Problem to solve ▸ Repeat the data as given. Images do not go in the copy.

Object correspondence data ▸
-- Opening Marker --

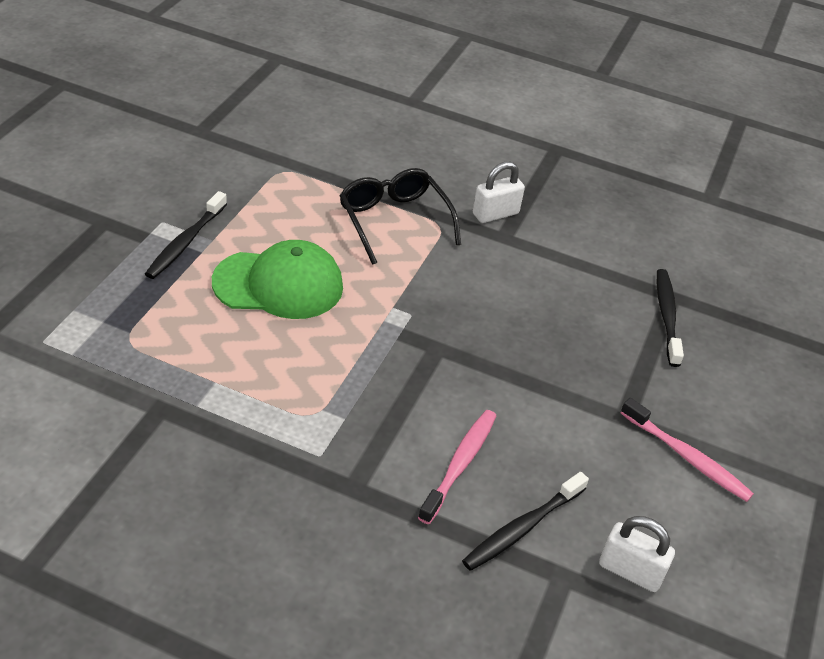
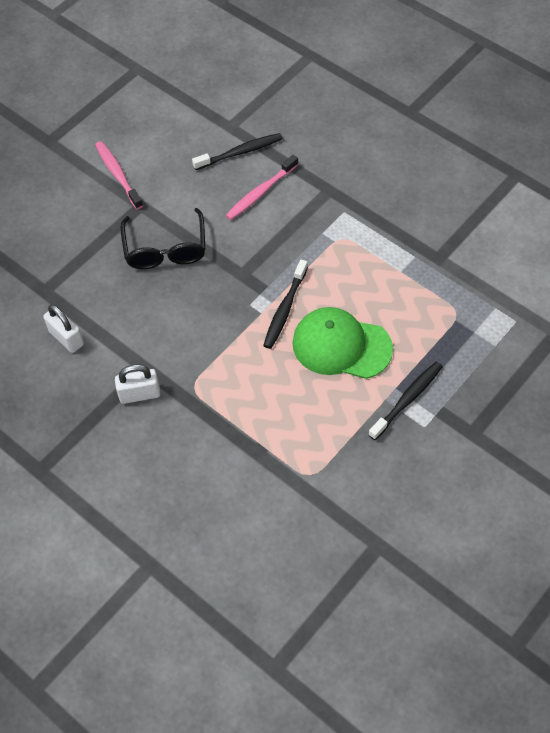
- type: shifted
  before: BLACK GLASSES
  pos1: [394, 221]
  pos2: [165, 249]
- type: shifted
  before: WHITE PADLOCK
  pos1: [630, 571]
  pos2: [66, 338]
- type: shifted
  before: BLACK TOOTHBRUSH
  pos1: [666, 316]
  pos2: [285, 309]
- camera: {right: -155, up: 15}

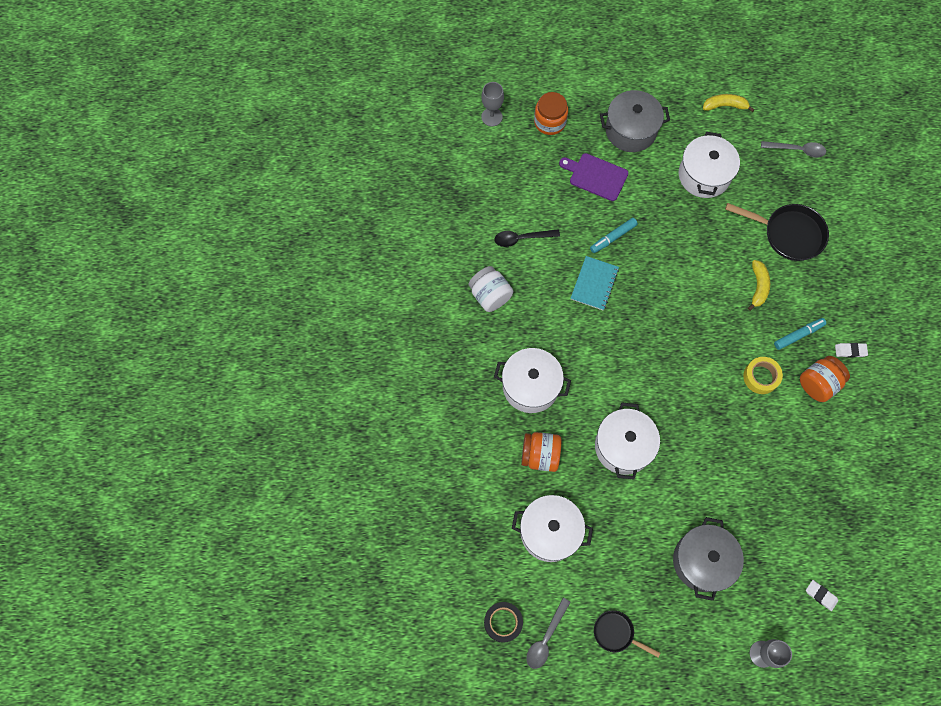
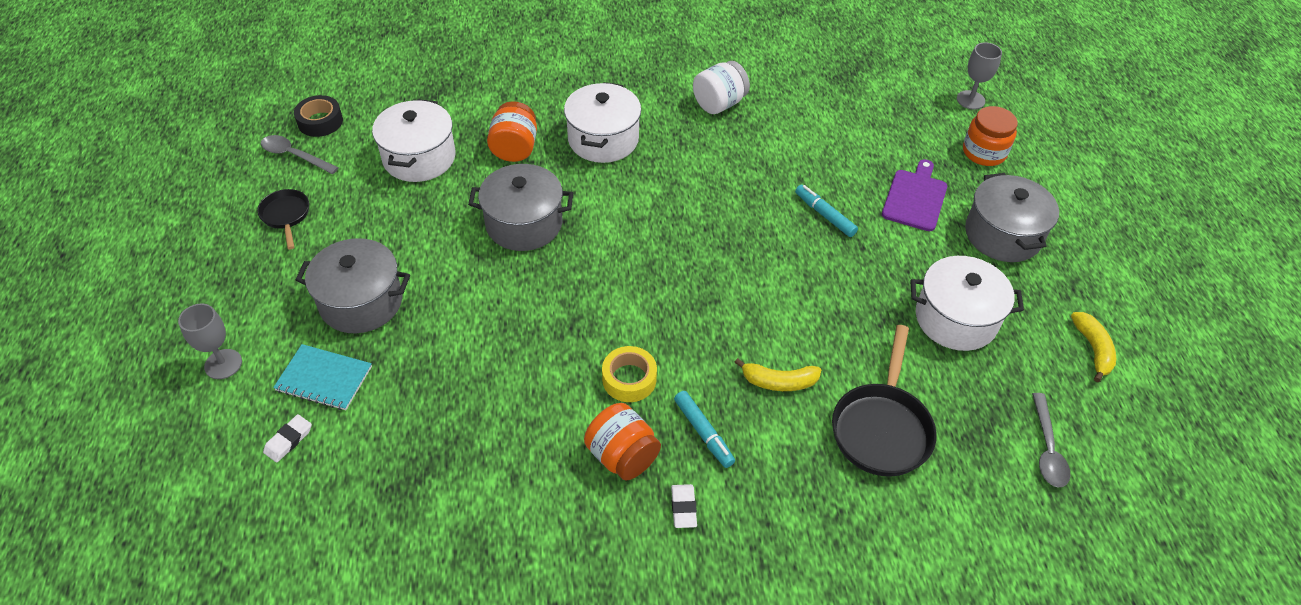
- type: gone
  before: BLACK SPOON
  pos1: [522, 238]
- type: shifted
  before: TURQUOISE NOTEBOOK
  pos1: [594, 284]
  pos2: [324, 379]
- type: rotated
  before: BLACK PAN
  pos1: [616, 633]
  pos2: [286, 216]
  turn: -45
- type: repainted
  before: WHITE POT
  after: GREY POT
  pos1: [623, 446]
  pos2: [524, 224]
- camera: {right: 85, up: -20}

-- Closing Marker --

Task result ▸
- type: shifted
  before: BLACK GLASSES
  pos1: [394, 221]
  pos2: [165, 249]
- type: shifted
  before: WHITE PADLOCK
  pos1: [630, 571]
  pos2: [66, 338]
- type: shifted
  before: BLACK TOOTHBRUSH
  pos1: [666, 316]
  pos2: [285, 309]
- camera: {right: -155, up: 15}

- type: gone
  before: BLACK SPOON
  pos1: [522, 238]
- type: shifted
  before: TURQUOISE NOTEBOOK
  pos1: [594, 284]
  pos2: [324, 379]
- type: rotated
  before: BLACK PAN
  pos1: [616, 633]
  pos2: [286, 216]
  turn: -45
- type: repainted
  before: WHITE POT
  after: GREY POT
  pos1: [623, 446]
  pos2: [524, 224]
- camera: {right: 85, up: -20}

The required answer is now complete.